START TASK DATA
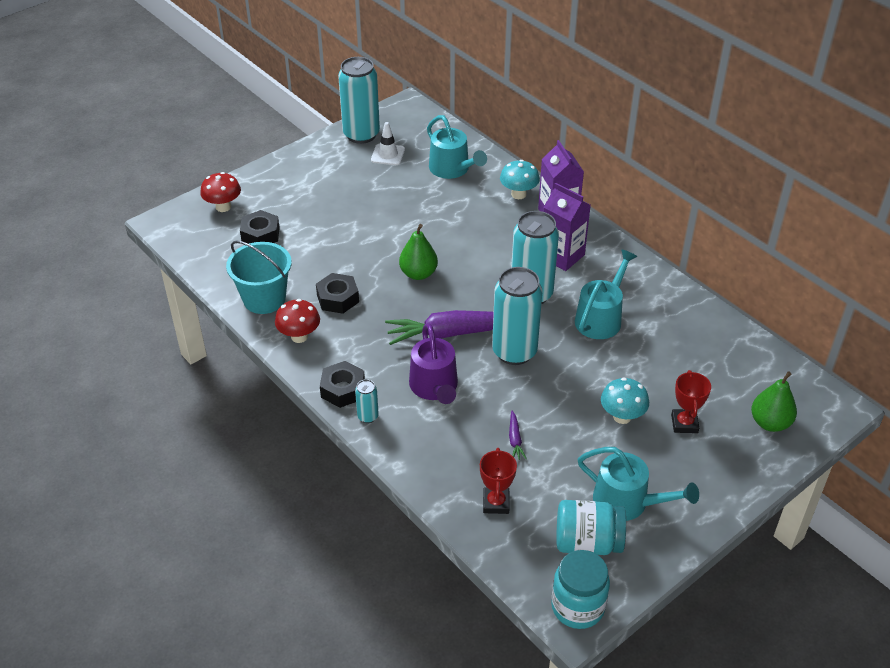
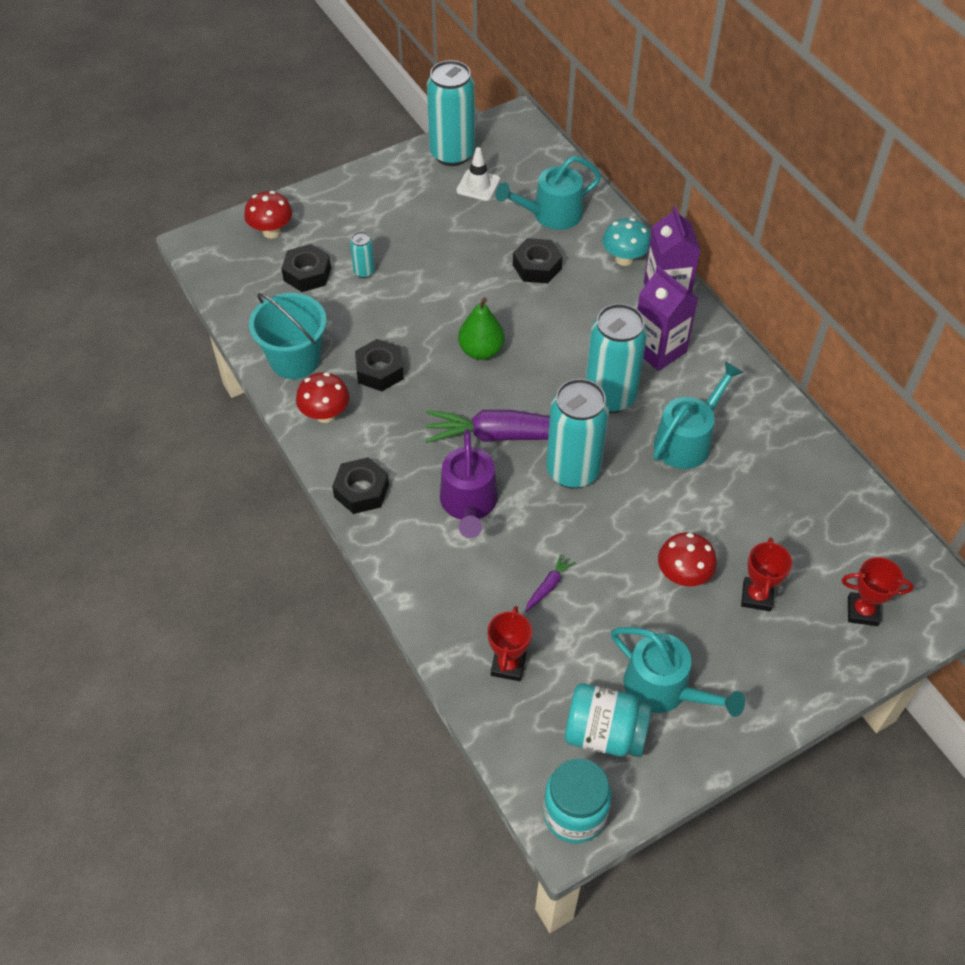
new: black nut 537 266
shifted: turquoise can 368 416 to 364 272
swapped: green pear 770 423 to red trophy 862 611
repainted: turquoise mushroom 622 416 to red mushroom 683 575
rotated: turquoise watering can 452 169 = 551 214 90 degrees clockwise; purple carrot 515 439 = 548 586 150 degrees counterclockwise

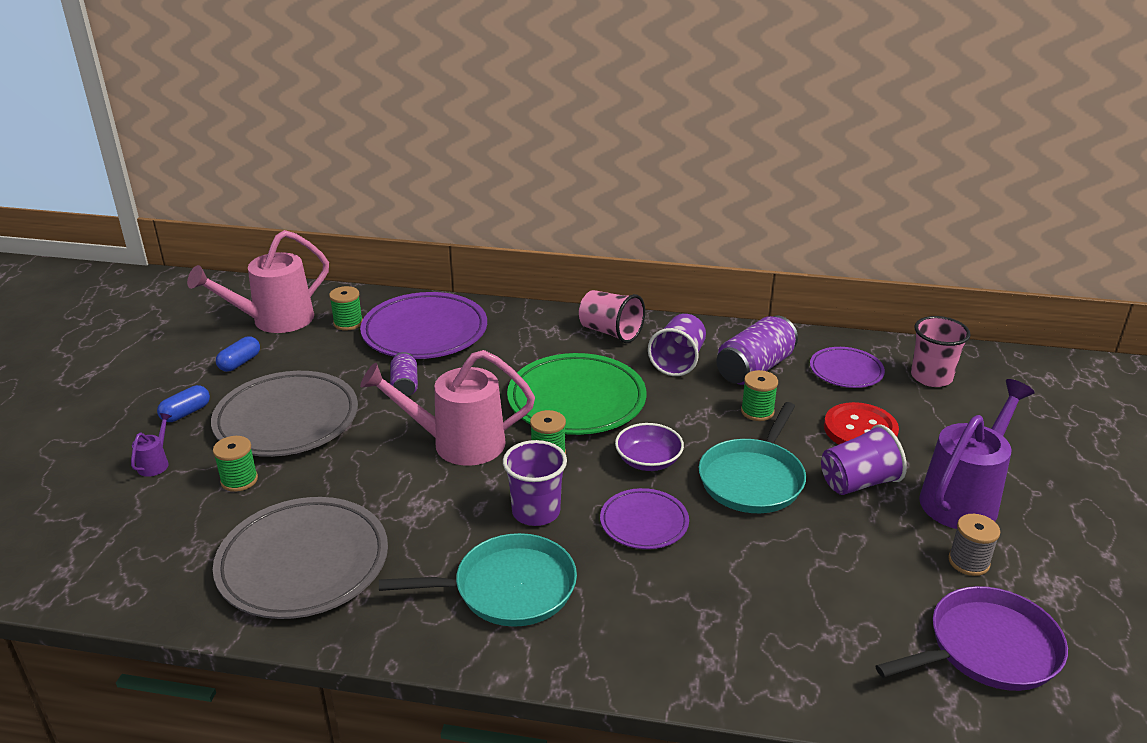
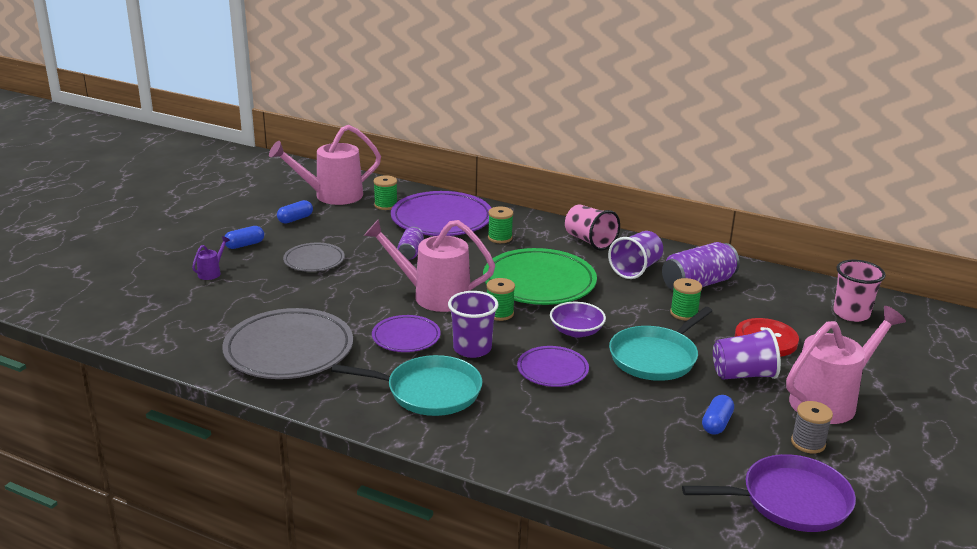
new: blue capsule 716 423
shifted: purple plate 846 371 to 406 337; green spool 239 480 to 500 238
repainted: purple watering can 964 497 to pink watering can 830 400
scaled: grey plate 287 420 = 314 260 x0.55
END TASK DATA
**TO DO**
Without the images, write out each line of the data verbatim.

**RESPONSE TO THIS EXERCISE**
new: black nut 537 266
shifted: turquoise can 368 416 to 364 272
swapped: green pear 770 423 to red trophy 862 611
repainted: turquoise mushroom 622 416 to red mushroom 683 575
rotated: turquoise watering can 452 169 = 551 214 90 degrees clockwise; purple carrot 515 439 = 548 586 150 degrees counterclockwise

new: blue capsule 716 423
shifted: purple plate 846 371 to 406 337; green spool 239 480 to 500 238
repainted: purple watering can 964 497 to pink watering can 830 400
scaled: grey plate 287 420 = 314 260 x0.55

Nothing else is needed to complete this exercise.